◆ EXERCISE REQUIREMENTS ◆
Only those lines in the data below from the line containing "Silna 2: [523,46,563,86]" through the line containing "Crestix 723: [423,699,463,739]", both included, should be restated word for word.

◆ RECORDS SHOWN ◆
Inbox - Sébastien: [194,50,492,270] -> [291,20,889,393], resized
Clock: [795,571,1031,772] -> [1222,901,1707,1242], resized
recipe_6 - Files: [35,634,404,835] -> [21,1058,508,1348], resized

...

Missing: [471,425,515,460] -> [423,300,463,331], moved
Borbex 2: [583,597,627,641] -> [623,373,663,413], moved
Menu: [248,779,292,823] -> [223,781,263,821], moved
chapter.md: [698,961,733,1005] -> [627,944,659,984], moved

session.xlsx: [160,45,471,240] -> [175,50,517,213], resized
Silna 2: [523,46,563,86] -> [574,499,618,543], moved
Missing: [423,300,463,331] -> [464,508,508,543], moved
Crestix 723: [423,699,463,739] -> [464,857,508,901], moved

==

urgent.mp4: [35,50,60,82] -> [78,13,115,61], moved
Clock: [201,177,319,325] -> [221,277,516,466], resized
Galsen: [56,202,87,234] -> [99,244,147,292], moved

◆ RESPONSE TO THE EXERCISE ◆
Silna 2: [523,46,563,86] -> [574,499,618,543], moved
Missing: [423,300,463,331] -> [464,508,508,543], moved
Crestix 723: [423,699,463,739] -> [464,857,508,901], moved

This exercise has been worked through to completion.